[What is asked] Please format the records below as a JSON list of strings, one string for each line, leaving out any blank lines.

BEGIN

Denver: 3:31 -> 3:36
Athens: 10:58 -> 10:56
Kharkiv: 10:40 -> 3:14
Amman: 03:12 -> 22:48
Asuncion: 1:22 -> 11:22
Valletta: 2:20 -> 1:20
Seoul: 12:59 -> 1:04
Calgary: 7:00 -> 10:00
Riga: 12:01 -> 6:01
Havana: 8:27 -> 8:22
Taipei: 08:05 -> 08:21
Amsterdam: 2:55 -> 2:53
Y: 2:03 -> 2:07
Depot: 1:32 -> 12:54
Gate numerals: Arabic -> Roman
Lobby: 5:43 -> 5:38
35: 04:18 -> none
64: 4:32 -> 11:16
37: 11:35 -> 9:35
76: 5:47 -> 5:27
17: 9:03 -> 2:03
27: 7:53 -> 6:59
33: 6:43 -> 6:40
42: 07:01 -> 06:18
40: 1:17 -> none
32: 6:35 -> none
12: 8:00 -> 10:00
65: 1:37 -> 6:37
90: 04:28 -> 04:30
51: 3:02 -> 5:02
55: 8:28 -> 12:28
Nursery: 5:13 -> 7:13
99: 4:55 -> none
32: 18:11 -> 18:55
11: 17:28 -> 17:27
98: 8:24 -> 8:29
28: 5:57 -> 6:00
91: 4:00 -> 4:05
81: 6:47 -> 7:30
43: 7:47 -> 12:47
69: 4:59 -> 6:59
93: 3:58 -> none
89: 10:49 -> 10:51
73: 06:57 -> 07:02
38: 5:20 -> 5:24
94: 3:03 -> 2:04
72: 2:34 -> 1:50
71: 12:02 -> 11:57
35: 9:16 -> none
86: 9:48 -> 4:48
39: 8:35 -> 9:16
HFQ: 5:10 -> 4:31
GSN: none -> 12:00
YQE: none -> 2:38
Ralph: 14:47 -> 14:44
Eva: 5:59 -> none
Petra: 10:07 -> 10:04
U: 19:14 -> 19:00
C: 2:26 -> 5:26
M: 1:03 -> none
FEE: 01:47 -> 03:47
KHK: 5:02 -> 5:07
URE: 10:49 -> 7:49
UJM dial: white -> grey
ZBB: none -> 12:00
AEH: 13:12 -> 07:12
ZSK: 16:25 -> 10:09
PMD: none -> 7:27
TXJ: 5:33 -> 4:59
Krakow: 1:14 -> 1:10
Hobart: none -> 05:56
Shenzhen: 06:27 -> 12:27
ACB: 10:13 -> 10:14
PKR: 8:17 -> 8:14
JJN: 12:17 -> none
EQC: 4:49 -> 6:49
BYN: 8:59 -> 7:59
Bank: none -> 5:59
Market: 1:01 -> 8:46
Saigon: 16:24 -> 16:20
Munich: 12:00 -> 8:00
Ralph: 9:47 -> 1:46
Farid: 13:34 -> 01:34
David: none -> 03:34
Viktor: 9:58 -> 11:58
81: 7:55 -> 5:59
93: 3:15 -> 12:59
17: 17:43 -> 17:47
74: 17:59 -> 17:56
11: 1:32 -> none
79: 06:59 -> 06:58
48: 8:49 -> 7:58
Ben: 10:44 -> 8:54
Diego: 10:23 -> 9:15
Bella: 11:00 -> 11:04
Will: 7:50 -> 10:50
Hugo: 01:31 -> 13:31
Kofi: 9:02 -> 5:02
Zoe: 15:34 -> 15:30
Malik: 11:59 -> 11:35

END

[Result of this exercise]
[
  "Denver: 3:31 -> 3:36",
  "Athens: 10:58 -> 10:56",
  "Kharkiv: 10:40 -> 3:14",
  "Amman: 03:12 -> 22:48",
  "Asuncion: 1:22 -> 11:22",
  "Valletta: 2:20 -> 1:20",
  "Seoul: 12:59 -> 1:04",
  "Calgary: 7:00 -> 10:00",
  "Riga: 12:01 -> 6:01",
  "Havana: 8:27 -> 8:22",
  "Taipei: 08:05 -> 08:21",
  "Amsterdam: 2:55 -> 2:53",
  "Y: 2:03 -> 2:07",
  "Depot: 1:32 -> 12:54",
  "Gate numerals: Arabic -> Roman",
  "Lobby: 5:43 -> 5:38",
  "35: 04:18 -> none",
  "64: 4:32 -> 11:16",
  "37: 11:35 -> 9:35",
  "76: 5:47 -> 5:27",
  "17: 9:03 -> 2:03",
  "27: 7:53 -> 6:59",
  "33: 6:43 -> 6:40",
  "42: 07:01 -> 06:18",
  "40: 1:17 -> none",
  "32: 6:35 -> none",
  "12: 8:00 -> 10:00",
  "65: 1:37 -> 6:37",
  "90: 04:28 -> 04:30",
  "51: 3:02 -> 5:02",
  "55: 8:28 -> 12:28",
  "Nursery: 5:13 -> 7:13",
  "99: 4:55 -> none",
  "32: 18:11 -> 18:55",
  "11: 17:28 -> 17:27",
  "98: 8:24 -> 8:29",
  "28: 5:57 -> 6:00",
  "91: 4:00 -> 4:05",
  "81: 6:47 -> 7:30",
  "43: 7:47 -> 12:47",
  "69: 4:59 -> 6:59",
  "93: 3:58 -> none",
  "89: 10:49 -> 10:51",
  "73: 06:57 -> 07:02",
  "38: 5:20 -> 5:24",
  "94: 3:03 -> 2:04",
  "72: 2:34 -> 1:50",
  "71: 12:02 -> 11:57",
  "35: 9:16 -> none",
  "86: 9:48 -> 4:48",
  "39: 8:35 -> 9:16",
  "HFQ: 5:10 -> 4:31",
  "GSN: none -> 12:00",
  "YQE: none -> 2:38",
  "Ralph: 14:47 -> 14:44",
  "Eva: 5:59 -> none",
  "Petra: 10:07 -> 10:04",
  "U: 19:14 -> 19:00",
  "C: 2:26 -> 5:26",
  "M: 1:03 -> none",
  "FEE: 01:47 -> 03:47",
  "KHK: 5:02 -> 5:07",
  "URE: 10:49 -> 7:49",
  "UJM dial: white -> grey",
  "ZBB: none -> 12:00",
  "AEH: 13:12 -> 07:12",
  "ZSK: 16:25 -> 10:09",
  "PMD: none -> 7:27",
  "TXJ: 5:33 -> 4:59",
  "Krakow: 1:14 -> 1:10",
  "Hobart: none -> 05:56",
  "Shenzhen: 06:27 -> 12:27",
  "ACB: 10:13 -> 10:14",
  "PKR: 8:17 -> 8:14",
  "JJN: 12:17 -> none",
  "EQC: 4:49 -> 6:49",
  "BYN: 8:59 -> 7:59",
  "Bank: none -> 5:59",
  "Market: 1:01 -> 8:46",
  "Saigon: 16:24 -> 16:20",
  "Munich: 12:00 -> 8:00",
  "Ralph: 9:47 -> 1:46",
  "Farid: 13:34 -> 01:34",
  "David: none -> 03:34",
  "Viktor: 9:58 -> 11:58",
  "81: 7:55 -> 5:59",
  "93: 3:15 -> 12:59",
  "17: 17:43 -> 17:47",
  "74: 17:59 -> 17:56",
  "11: 1:32 -> none",
  "79: 06:59 -> 06:58",
  "48: 8:49 -> 7:58",
  "Ben: 10:44 -> 8:54",
  "Diego: 10:23 -> 9:15",
  "Bella: 11:00 -> 11:04",
  "Will: 7:50 -> 10:50",
  "Hugo: 01:31 -> 13:31",
  "Kofi: 9:02 -> 5:02",
  "Zoe: 15:34 -> 15:30",
  "Malik: 11:59 -> 11:35"
]